> [Work to be completed] Below are records. Copy every line with "yellow" in it.

(Coordinate-based change listings)
════════
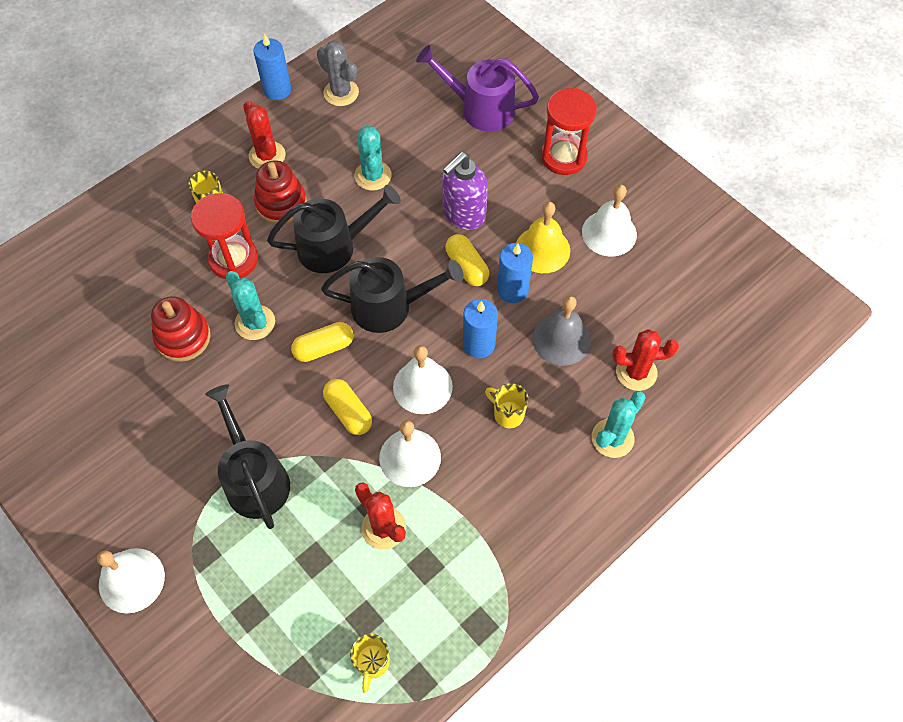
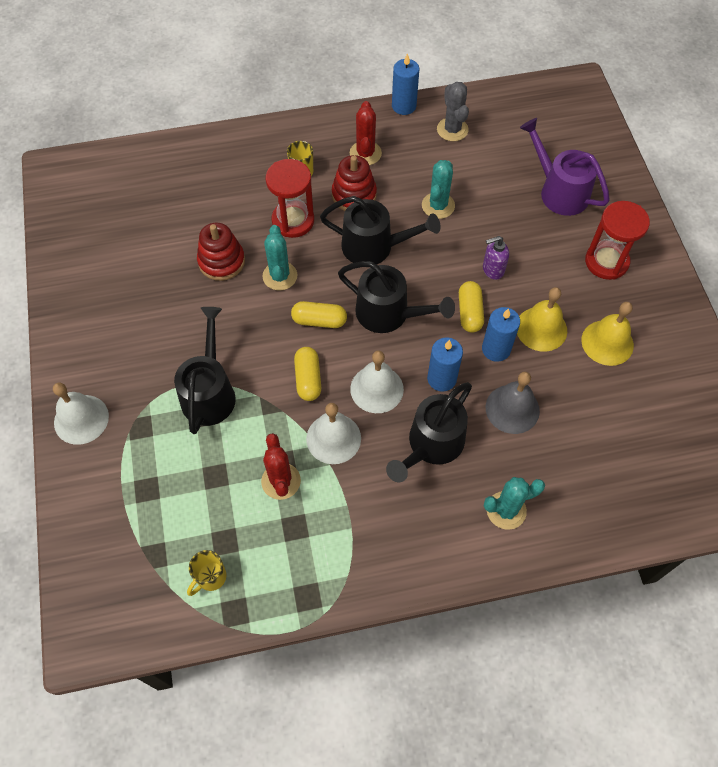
camera: 30 degrees right, 0 degrees up
(463, 214) = (493, 269): purple soap dispenser -> purple soap dispenser, size x0.62
(507, 414) = (431, 445): yellow mug -> black watering can
(609, 233) = (607, 342): white bell -> yellow bell
(636, 372) = (559, 468): red cactus -> none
════════
> [Solution to the exercise]
(507, 414) = (431, 445): yellow mug -> black watering can
(609, 233) = (607, 342): white bell -> yellow bell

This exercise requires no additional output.